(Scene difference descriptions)

================================

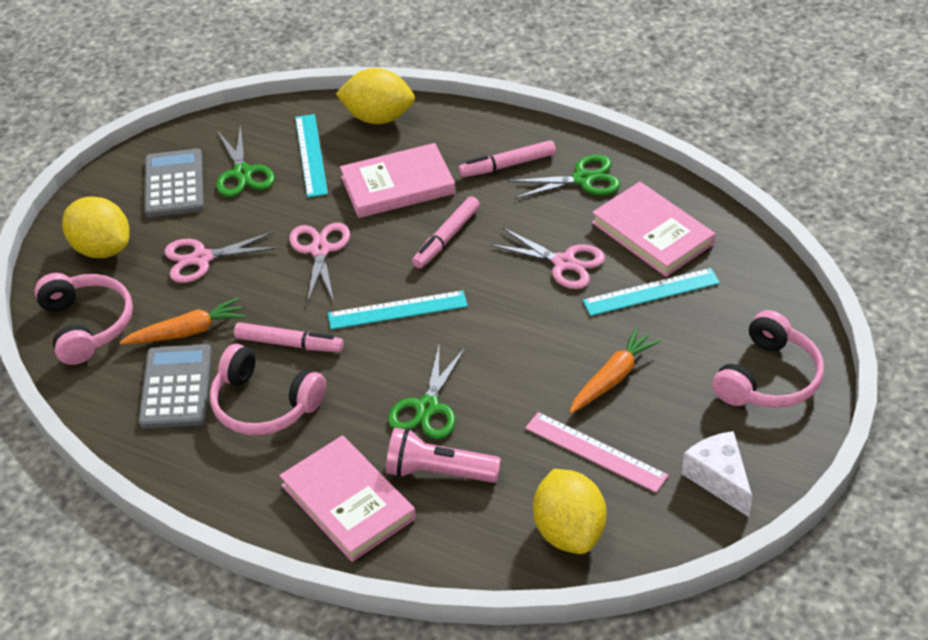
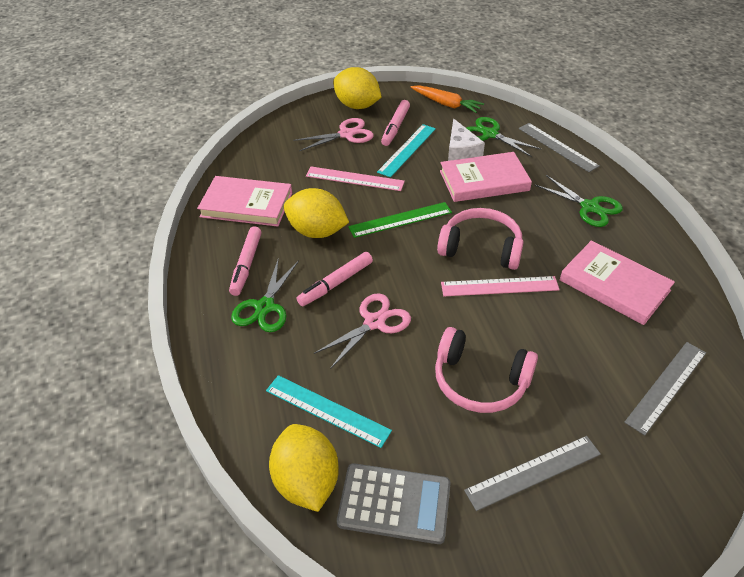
green ruler: 0 -> 1
grey calculator: 2 -> 1
grey ruler: 0 -> 3
orange carrot: 2 -> 1
pink flashlight: 1 -> 0
pink headphones: 3 -> 2
pink ruler: 1 -> 2
pink scissors: 3 -> 2
turquoise ruler: 3 -> 2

================================

**WHAT THE TASK REQUIRES:**
Reproduce every record exactly; images stay out.

**TASK RESULT:**
green ruler: 0 -> 1
grey calculator: 2 -> 1
grey ruler: 0 -> 3
orange carrot: 2 -> 1
pink flashlight: 1 -> 0
pink headphones: 3 -> 2
pink ruler: 1 -> 2
pink scissors: 3 -> 2
turquoise ruler: 3 -> 2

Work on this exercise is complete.